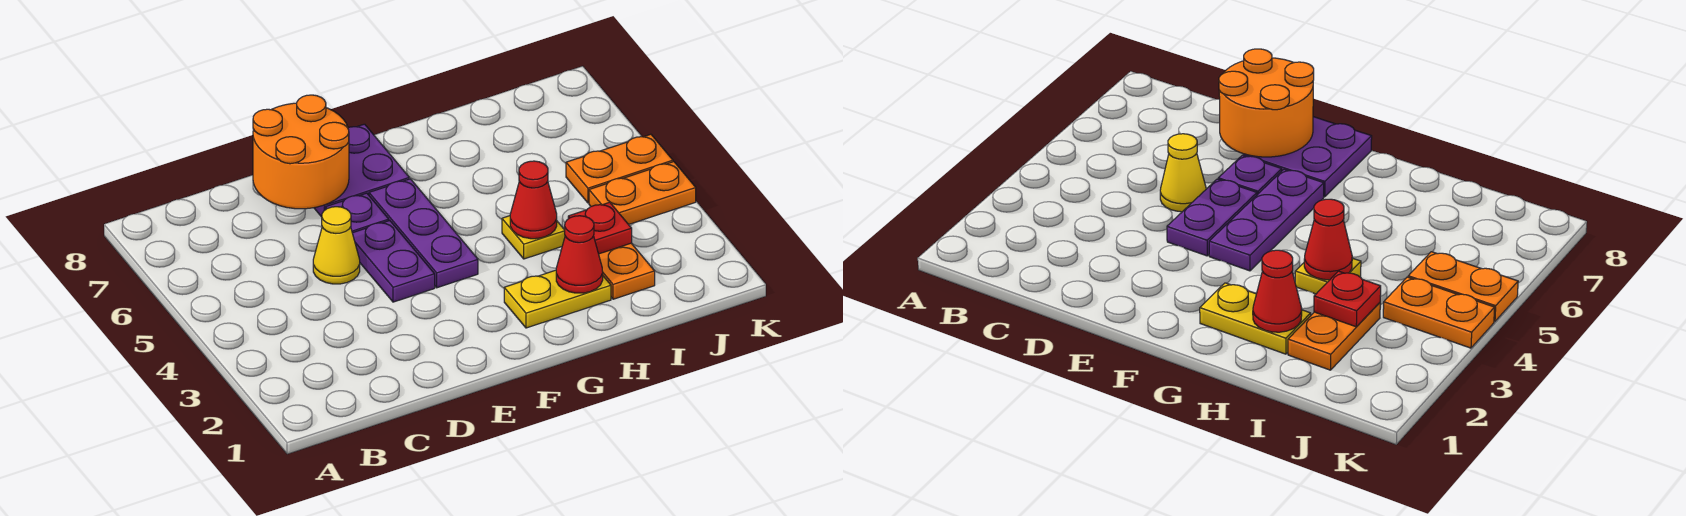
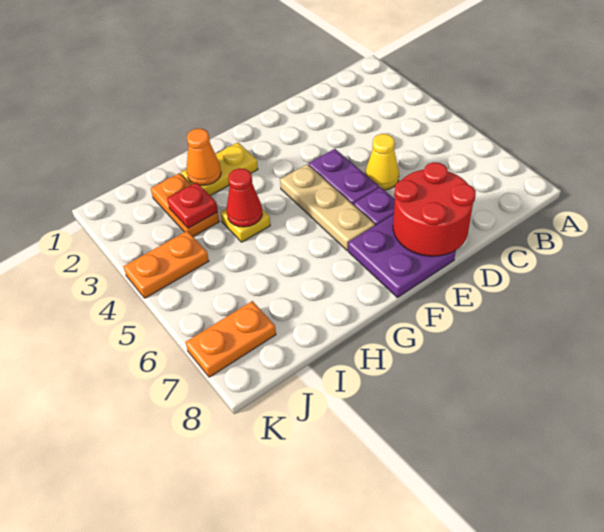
orange round brick D7:E8 level 2 -> red round brick D7:E8 level 2
purple plate F4:F6 level 1 -> tan plate F4:F6 level 1
red cone H2 level 2 -> orange cone H2 level 2
orange plate J5:K5 level 1 -> orange plate J7:K7 level 1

* * * * * * * * *

* _WORK INSTRUCTIONS_
Please return every line from the material above where the string "orange" occurs.

* _SOLUTION_
orange round brick D7:E8 level 2 -> red round brick D7:E8 level 2
red cone H2 level 2 -> orange cone H2 level 2
orange plate J5:K5 level 1 -> orange plate J7:K7 level 1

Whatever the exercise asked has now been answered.